Problem details:
Restate the records in full and exactly, with no images included.

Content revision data
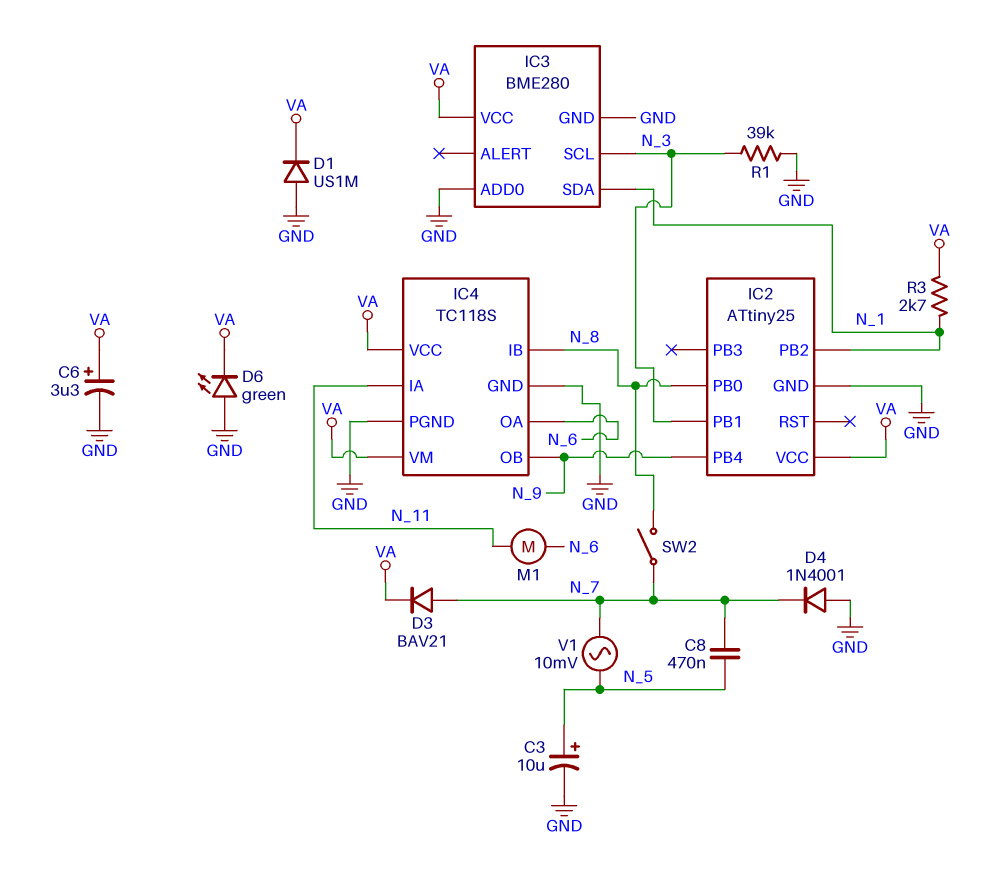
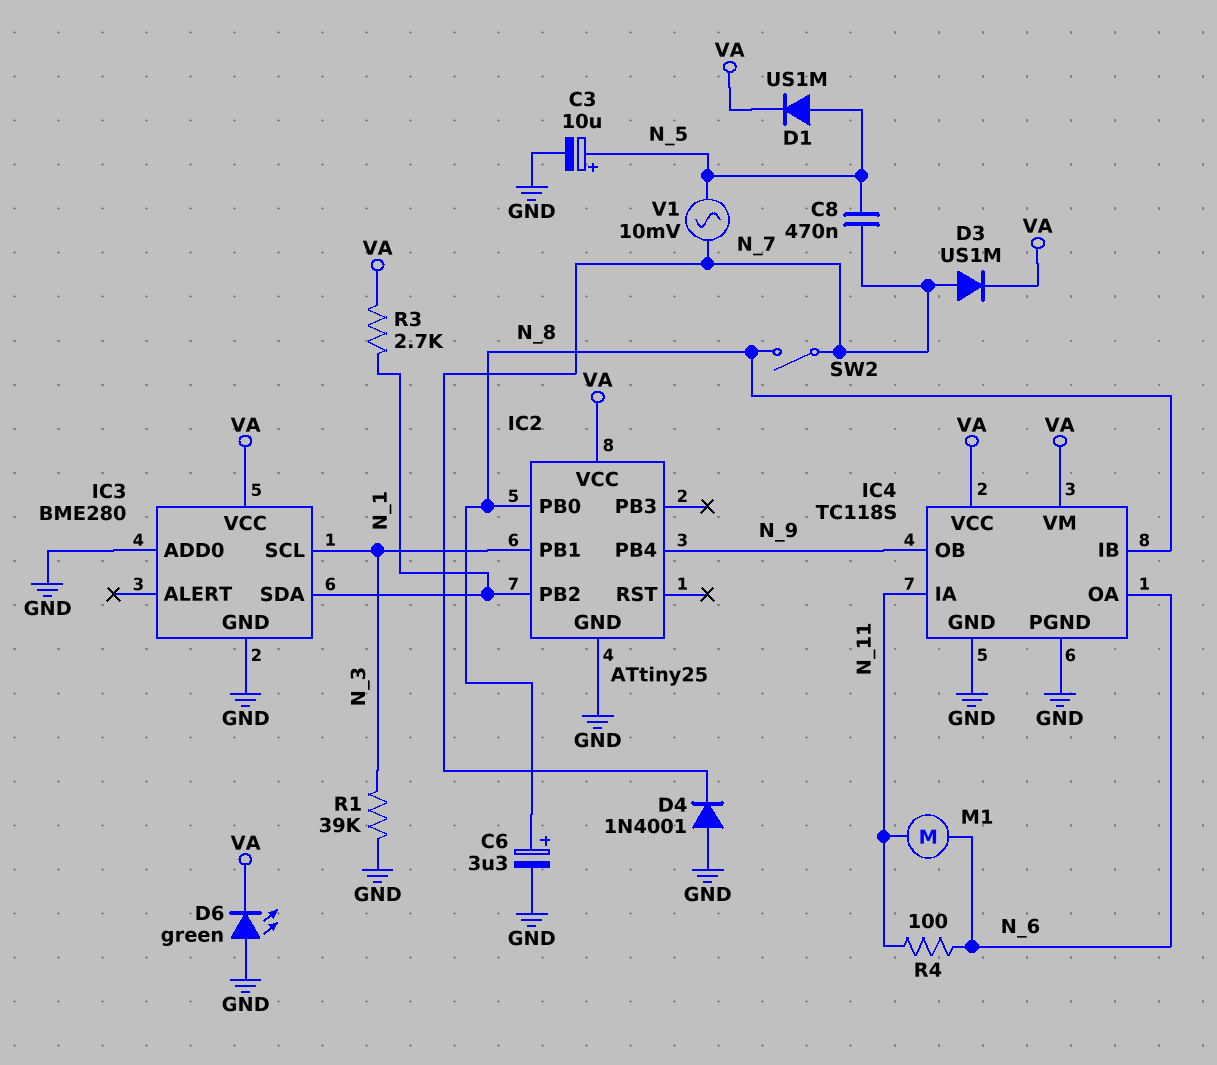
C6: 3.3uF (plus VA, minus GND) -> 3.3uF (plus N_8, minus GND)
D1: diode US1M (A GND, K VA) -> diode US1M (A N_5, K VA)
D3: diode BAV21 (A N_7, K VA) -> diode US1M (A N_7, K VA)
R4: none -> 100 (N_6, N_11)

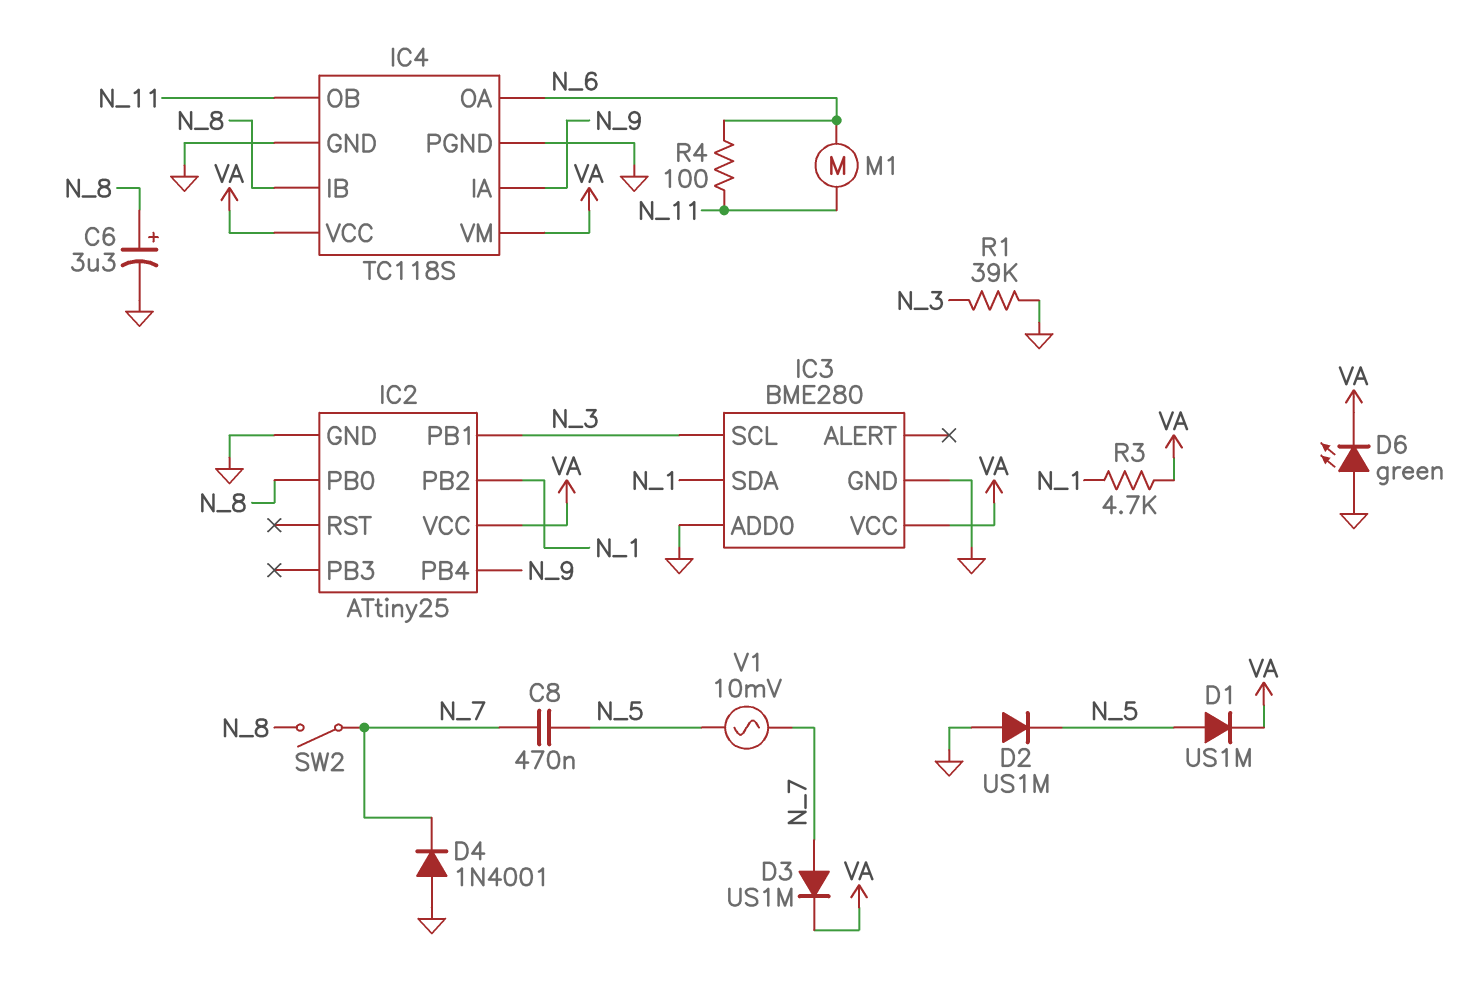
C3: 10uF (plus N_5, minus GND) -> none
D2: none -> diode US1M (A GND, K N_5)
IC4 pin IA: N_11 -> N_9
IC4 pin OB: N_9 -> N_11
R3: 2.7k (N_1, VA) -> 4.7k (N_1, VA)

Exercise solution:
C6: 3.3uF (plus VA, minus GND) -> 3.3uF (plus N_8, minus GND)
D1: diode US1M (A GND, K VA) -> diode US1M (A N_5, K VA)
D3: diode BAV21 (A N_7, K VA) -> diode US1M (A N_7, K VA)
R4: none -> 100 (N_6, N_11)

C3: 10uF (plus N_5, minus GND) -> none
D2: none -> diode US1M (A GND, K N_5)
IC4 pin IA: N_11 -> N_9
IC4 pin OB: N_9 -> N_11
R3: 2.7k (N_1, VA) -> 4.7k (N_1, VA)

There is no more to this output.